== EXERCISE MATERIALS ==
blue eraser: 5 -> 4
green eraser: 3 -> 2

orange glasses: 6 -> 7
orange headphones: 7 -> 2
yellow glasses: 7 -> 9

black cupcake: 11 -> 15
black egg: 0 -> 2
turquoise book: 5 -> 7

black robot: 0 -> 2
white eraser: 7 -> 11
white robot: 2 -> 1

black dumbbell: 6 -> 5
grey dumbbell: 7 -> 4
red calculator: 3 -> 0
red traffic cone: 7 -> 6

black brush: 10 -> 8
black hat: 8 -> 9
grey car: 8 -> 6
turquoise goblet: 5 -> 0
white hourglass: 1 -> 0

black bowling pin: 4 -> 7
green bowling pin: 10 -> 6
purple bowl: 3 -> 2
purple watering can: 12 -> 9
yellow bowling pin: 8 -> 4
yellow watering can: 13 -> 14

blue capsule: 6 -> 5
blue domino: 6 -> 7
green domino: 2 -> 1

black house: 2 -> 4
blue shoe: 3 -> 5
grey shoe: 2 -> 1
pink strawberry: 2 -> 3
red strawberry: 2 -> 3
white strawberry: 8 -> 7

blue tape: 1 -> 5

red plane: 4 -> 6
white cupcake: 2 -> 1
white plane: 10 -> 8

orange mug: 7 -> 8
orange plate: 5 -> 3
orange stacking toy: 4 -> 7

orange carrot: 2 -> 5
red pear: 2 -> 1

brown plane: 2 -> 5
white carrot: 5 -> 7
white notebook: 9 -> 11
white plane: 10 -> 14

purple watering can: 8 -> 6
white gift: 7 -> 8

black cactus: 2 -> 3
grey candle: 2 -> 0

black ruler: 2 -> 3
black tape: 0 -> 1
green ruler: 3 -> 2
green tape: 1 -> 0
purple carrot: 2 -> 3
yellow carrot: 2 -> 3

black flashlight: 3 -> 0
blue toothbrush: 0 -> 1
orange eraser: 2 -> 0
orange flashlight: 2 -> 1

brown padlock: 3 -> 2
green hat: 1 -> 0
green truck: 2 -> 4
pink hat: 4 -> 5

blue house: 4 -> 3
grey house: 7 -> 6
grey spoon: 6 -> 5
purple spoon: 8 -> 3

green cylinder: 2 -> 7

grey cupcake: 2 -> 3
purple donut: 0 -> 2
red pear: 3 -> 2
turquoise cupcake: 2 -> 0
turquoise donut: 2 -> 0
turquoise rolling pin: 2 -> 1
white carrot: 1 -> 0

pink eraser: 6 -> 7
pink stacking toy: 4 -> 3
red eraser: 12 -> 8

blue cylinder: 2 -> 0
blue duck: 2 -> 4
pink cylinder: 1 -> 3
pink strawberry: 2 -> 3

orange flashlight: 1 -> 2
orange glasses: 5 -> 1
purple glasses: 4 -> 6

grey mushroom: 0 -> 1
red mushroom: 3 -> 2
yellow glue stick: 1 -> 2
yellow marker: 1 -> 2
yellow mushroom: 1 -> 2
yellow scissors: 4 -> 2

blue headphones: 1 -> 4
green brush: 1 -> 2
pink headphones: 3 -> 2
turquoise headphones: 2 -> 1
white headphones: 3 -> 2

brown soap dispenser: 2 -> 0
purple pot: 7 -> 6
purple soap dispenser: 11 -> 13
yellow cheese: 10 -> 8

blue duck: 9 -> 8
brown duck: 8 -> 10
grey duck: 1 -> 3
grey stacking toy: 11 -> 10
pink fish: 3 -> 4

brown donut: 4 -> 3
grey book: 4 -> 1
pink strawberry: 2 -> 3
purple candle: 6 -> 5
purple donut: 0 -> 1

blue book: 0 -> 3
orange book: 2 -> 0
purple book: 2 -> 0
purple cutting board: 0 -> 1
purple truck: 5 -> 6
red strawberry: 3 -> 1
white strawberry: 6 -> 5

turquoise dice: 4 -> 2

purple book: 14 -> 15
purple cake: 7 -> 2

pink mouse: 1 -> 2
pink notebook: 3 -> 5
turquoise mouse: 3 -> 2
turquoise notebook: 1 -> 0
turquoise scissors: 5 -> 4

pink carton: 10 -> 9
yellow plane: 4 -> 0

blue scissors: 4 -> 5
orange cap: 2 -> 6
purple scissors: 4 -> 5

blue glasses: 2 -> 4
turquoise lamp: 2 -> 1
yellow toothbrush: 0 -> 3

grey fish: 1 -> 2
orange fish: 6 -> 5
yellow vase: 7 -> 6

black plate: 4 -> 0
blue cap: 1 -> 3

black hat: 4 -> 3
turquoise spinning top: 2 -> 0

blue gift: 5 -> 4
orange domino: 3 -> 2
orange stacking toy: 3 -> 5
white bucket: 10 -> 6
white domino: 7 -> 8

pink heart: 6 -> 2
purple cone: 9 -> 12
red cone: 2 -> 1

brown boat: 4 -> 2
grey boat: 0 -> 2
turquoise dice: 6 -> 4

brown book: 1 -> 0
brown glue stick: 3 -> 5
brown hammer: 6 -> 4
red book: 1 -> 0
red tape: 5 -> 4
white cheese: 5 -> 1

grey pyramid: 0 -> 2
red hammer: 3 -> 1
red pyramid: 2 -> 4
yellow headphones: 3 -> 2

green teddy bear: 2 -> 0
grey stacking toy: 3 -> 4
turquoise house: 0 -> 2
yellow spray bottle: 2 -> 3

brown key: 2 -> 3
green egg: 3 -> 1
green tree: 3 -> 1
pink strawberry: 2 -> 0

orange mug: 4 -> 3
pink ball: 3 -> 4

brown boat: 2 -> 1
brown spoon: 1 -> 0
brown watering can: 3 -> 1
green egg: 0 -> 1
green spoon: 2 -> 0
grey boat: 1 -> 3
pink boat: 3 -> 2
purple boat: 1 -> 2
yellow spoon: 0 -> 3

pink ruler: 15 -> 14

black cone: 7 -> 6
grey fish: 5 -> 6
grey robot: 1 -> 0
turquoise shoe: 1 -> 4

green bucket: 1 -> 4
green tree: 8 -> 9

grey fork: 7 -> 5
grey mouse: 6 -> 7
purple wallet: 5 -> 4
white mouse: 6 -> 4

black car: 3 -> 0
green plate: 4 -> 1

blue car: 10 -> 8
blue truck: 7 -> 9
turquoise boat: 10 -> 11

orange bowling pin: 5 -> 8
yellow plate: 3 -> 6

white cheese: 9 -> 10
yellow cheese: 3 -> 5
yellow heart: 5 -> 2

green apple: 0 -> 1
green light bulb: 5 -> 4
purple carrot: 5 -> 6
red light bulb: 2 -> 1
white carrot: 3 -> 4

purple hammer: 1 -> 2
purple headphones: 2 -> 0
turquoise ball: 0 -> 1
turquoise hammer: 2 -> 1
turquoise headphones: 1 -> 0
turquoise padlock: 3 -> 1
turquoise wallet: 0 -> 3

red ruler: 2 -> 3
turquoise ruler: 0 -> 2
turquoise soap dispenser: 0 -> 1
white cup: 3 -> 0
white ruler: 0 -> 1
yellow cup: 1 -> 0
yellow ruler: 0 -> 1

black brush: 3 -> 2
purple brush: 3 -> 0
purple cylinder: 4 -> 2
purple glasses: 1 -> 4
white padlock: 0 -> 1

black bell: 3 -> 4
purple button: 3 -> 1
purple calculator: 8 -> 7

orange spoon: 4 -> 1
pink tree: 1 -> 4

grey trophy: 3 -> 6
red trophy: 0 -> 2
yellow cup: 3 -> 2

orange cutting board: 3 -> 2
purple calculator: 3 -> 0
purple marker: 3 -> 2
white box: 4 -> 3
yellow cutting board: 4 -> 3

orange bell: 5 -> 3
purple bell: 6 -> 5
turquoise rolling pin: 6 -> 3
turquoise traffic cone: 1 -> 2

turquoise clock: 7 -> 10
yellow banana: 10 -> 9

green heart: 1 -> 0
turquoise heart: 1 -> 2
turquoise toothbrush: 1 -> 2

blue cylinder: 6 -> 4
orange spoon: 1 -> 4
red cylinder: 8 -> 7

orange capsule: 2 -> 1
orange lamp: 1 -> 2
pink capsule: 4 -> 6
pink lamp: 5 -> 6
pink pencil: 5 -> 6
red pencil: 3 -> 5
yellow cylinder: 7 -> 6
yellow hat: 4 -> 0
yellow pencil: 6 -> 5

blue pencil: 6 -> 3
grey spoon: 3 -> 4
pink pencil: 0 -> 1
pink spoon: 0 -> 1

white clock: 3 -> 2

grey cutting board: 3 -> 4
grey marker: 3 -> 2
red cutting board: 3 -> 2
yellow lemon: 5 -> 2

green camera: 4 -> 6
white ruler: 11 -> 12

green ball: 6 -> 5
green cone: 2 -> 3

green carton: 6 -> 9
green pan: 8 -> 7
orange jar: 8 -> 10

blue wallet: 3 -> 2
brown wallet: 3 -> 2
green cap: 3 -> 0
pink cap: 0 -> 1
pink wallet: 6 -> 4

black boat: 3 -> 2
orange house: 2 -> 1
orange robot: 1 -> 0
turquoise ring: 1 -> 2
===
EXERCISE OBJECTIVE: Look through the data and show every line containing "duck".

RESPONSE AREA:
blue duck: 2 -> 4
blue duck: 9 -> 8
brown duck: 8 -> 10
grey duck: 1 -> 3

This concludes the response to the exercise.